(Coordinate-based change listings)
________________________________________
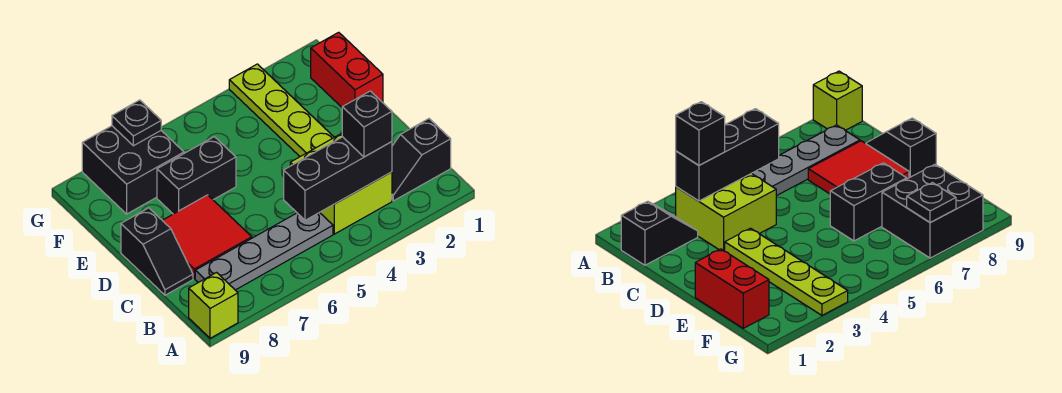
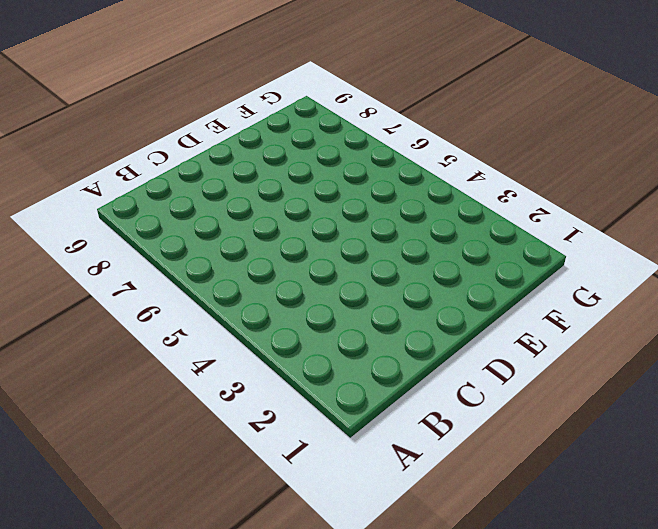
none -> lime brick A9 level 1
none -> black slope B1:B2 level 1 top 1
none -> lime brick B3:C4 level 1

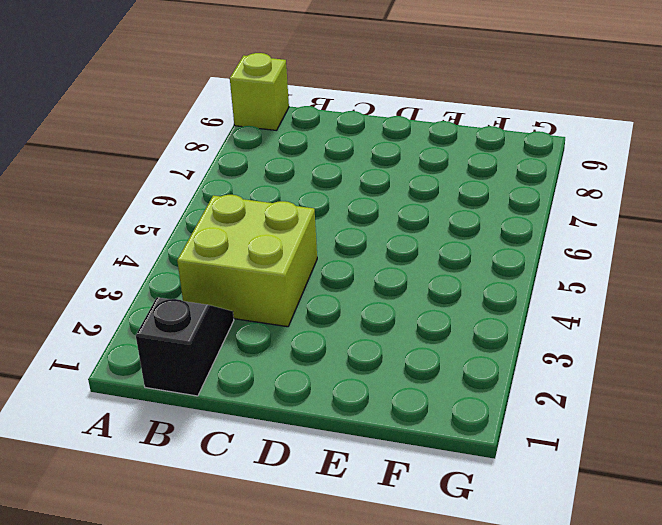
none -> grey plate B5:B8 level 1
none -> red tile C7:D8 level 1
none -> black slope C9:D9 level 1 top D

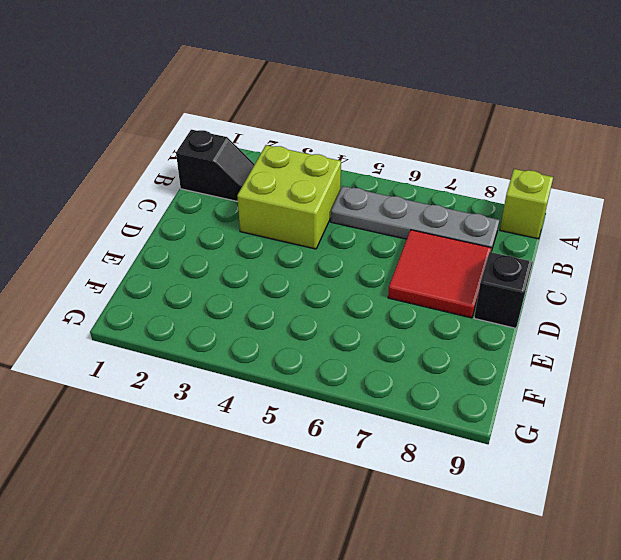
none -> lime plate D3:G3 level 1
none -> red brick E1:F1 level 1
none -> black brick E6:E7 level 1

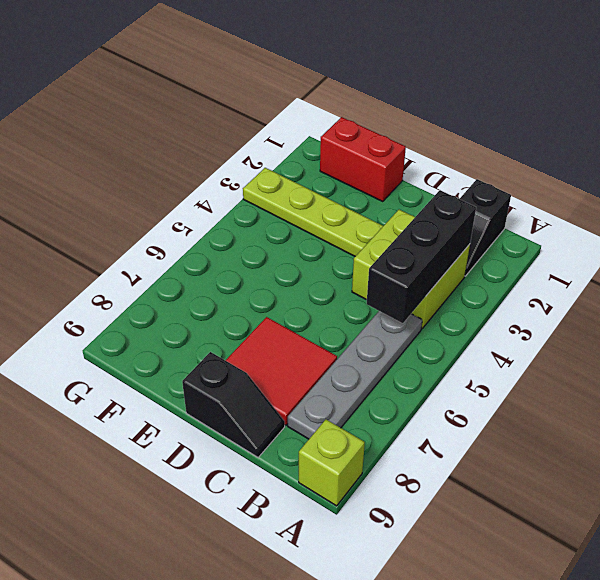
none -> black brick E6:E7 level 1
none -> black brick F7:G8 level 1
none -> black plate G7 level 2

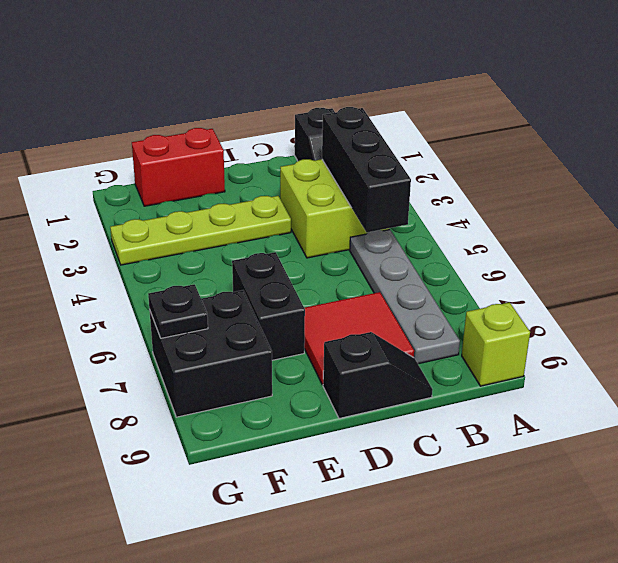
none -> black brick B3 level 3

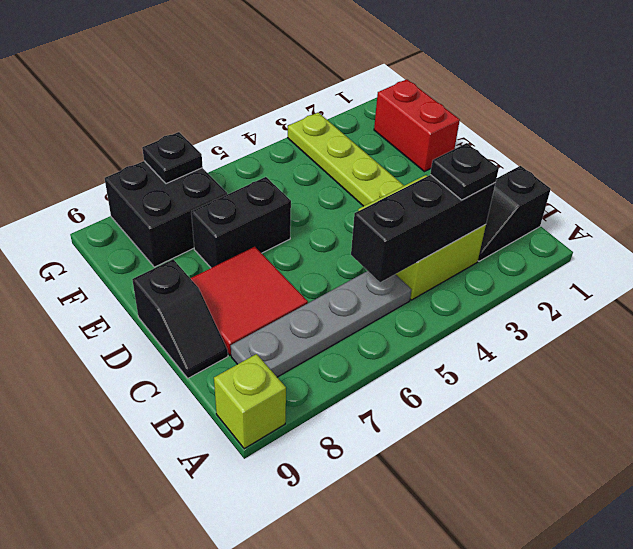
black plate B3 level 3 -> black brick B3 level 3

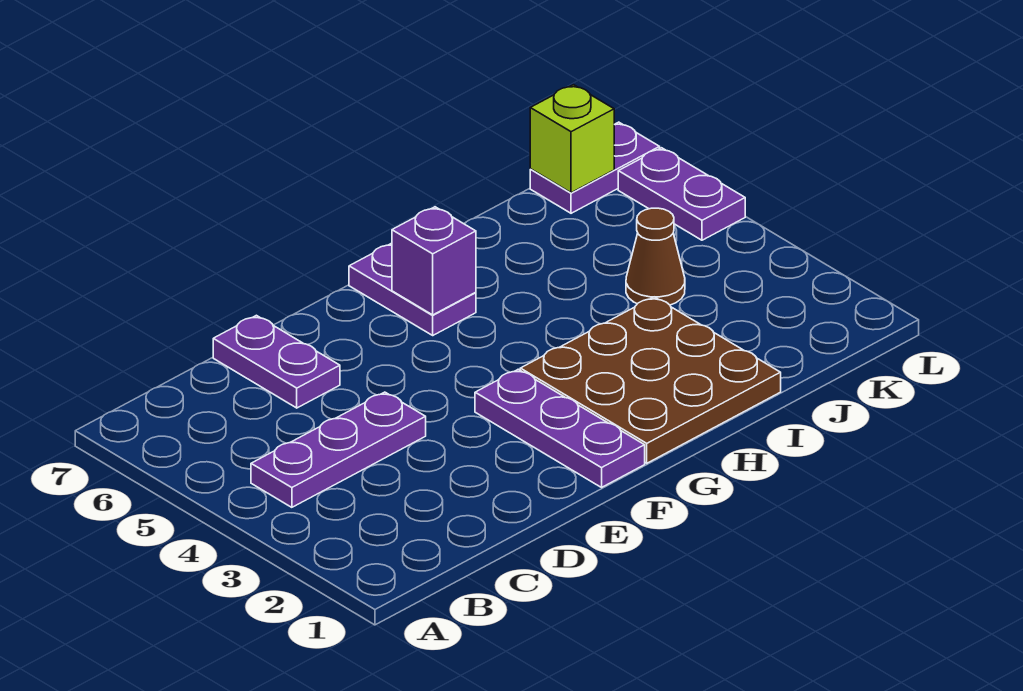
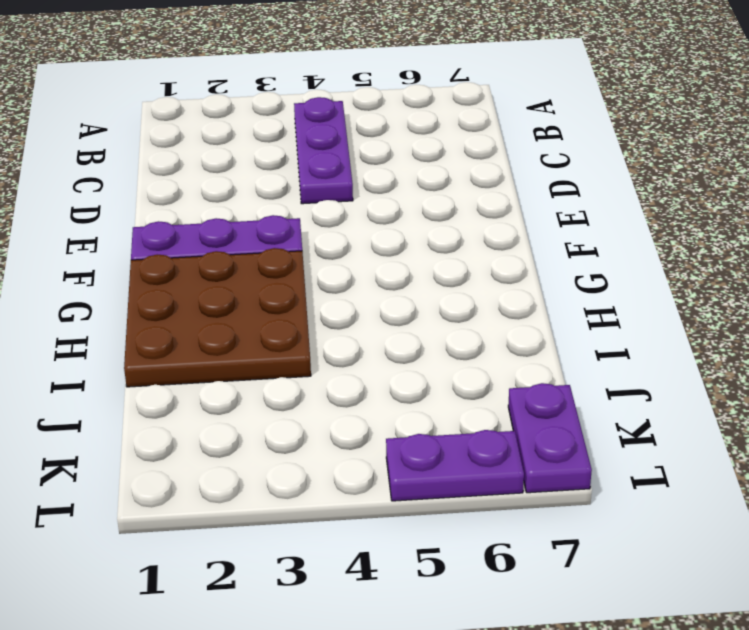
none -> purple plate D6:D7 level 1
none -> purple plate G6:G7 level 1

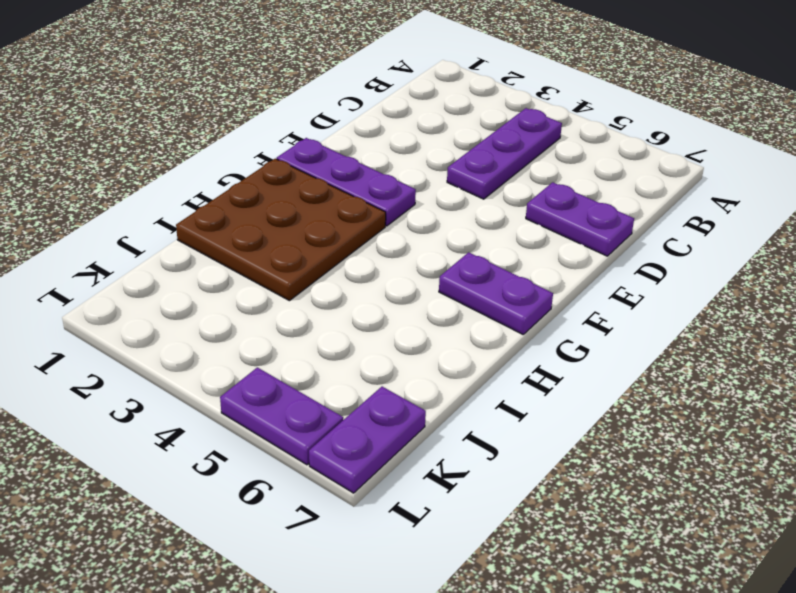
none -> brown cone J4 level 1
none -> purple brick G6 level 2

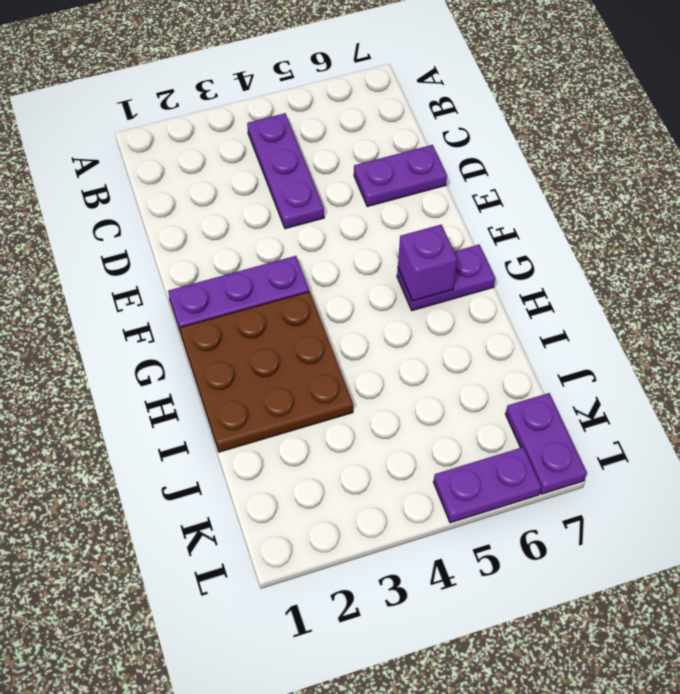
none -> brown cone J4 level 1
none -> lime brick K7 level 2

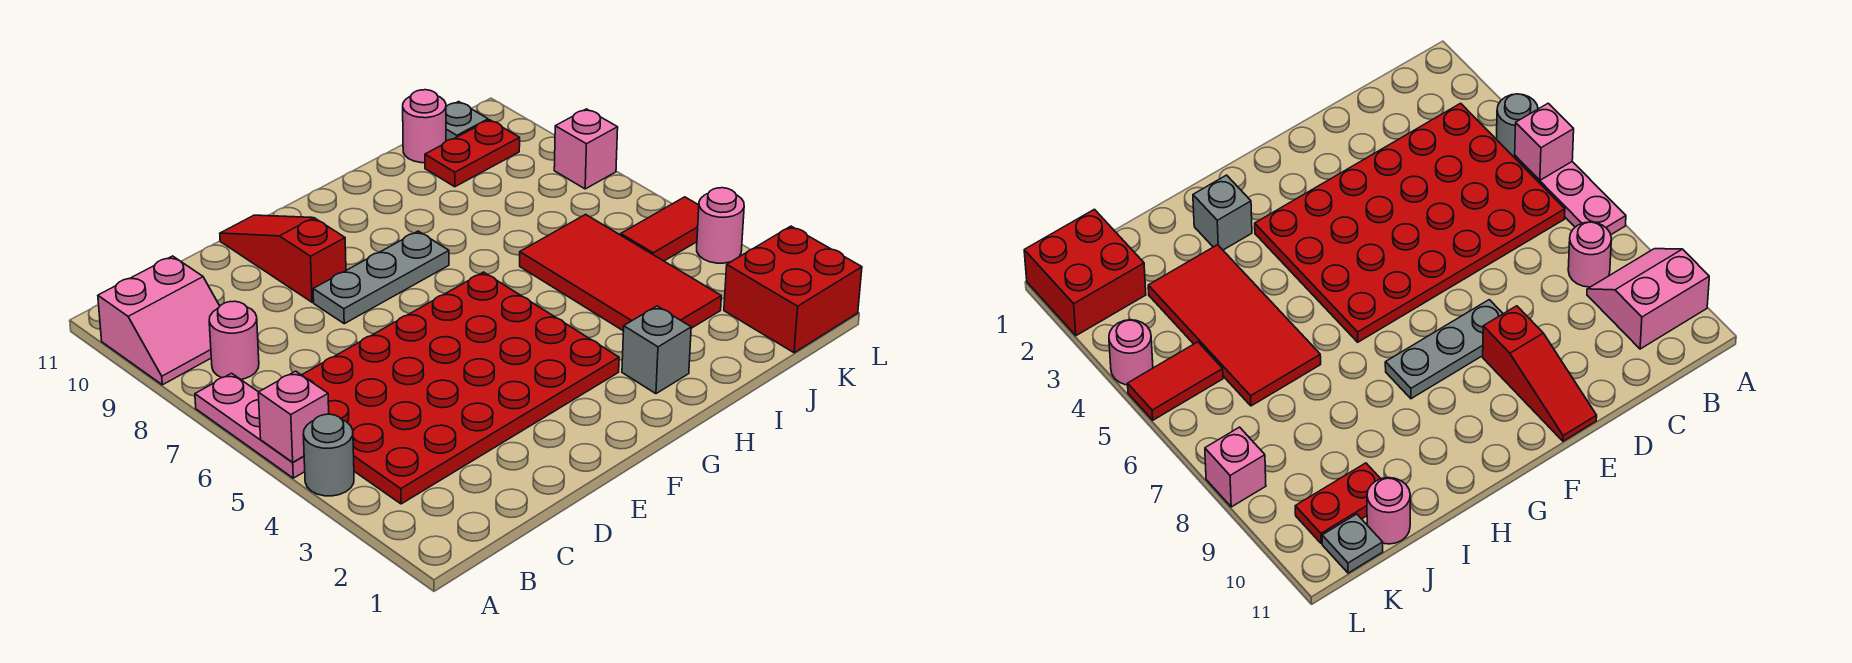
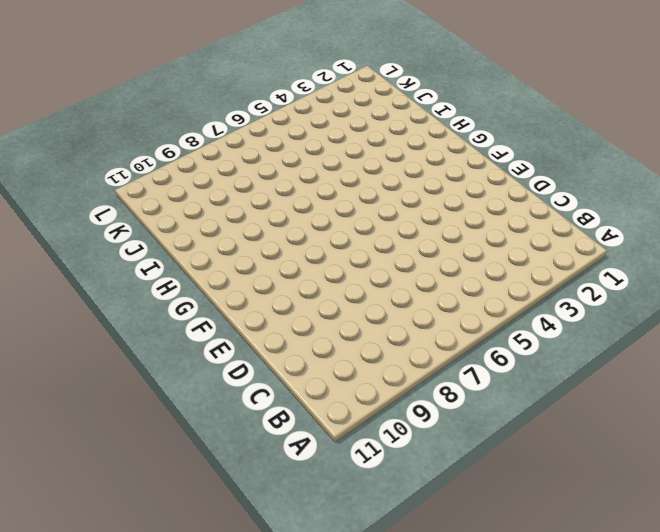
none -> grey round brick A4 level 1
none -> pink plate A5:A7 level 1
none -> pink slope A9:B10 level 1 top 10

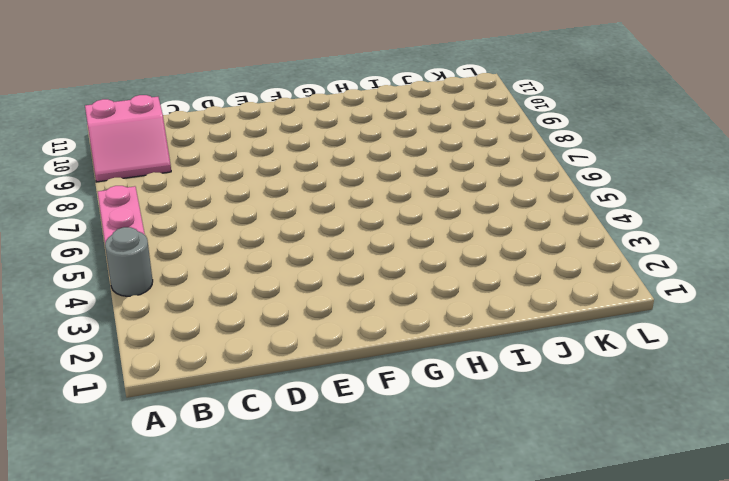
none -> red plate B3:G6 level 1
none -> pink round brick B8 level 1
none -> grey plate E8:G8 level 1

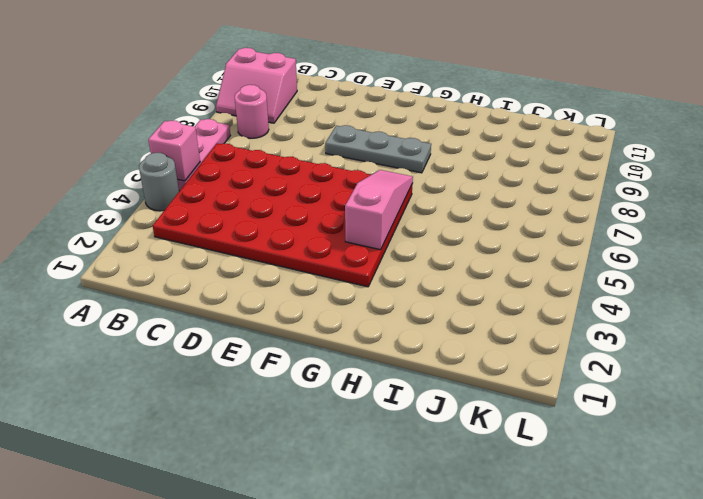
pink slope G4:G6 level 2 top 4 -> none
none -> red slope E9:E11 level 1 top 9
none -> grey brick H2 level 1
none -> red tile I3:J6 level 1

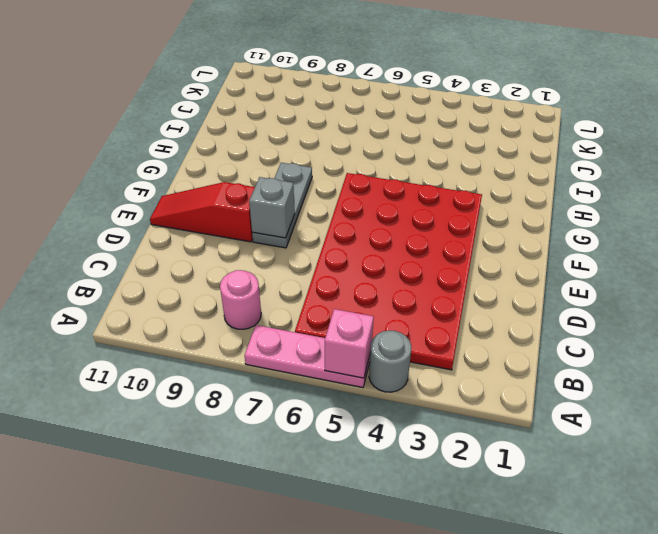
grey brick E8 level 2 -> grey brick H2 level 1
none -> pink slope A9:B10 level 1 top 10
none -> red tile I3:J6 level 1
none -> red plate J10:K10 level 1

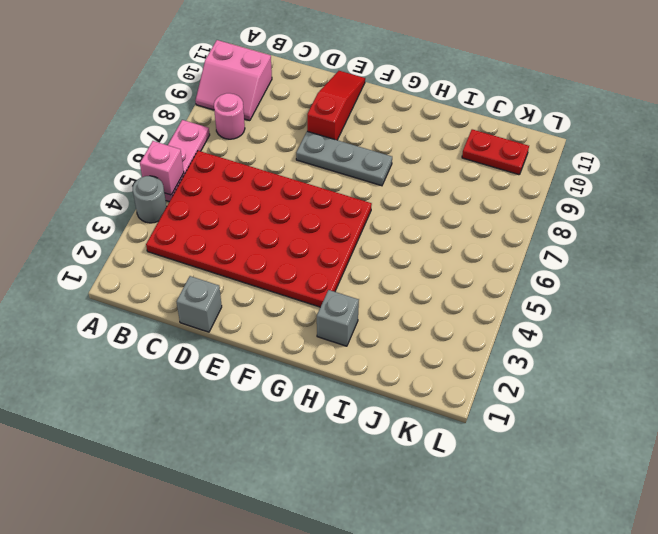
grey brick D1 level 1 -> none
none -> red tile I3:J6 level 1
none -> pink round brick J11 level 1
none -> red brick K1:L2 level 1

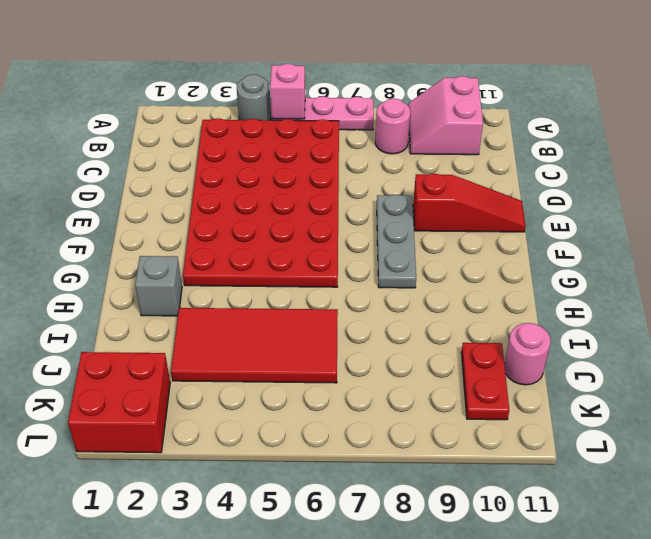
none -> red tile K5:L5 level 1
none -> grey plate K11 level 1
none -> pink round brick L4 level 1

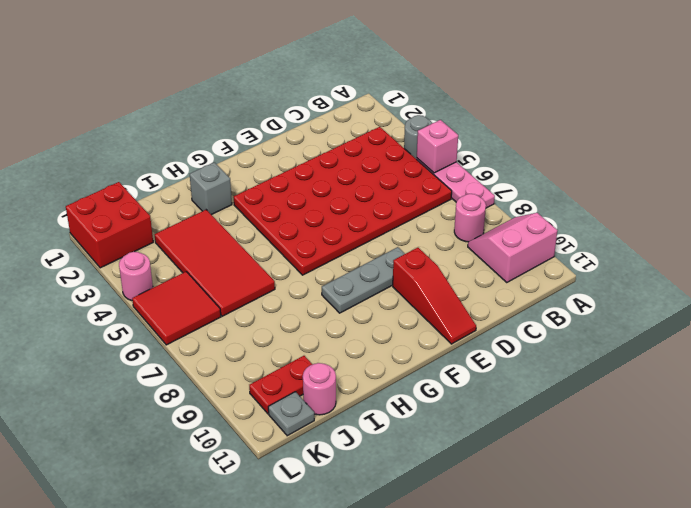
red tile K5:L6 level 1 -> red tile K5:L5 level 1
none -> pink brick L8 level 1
________________________________________
REQUIRED ACTION -
The expected output is the lines above from the one containing "none -> red slope E9:E11 level 1 top 9" to the one containing "none -> pink round brick J11 level 1", both ends included, reproduced exactly with every picture left out.

RESPONSE AREA -
none -> red slope E9:E11 level 1 top 9
none -> grey brick H2 level 1
none -> red tile I3:J6 level 1

grey brick E8 level 2 -> grey brick H2 level 1
none -> pink slope A9:B10 level 1 top 10
none -> red tile I3:J6 level 1
none -> red plate J10:K10 level 1

grey brick D1 level 1 -> none
none -> red tile I3:J6 level 1
none -> pink round brick J11 level 1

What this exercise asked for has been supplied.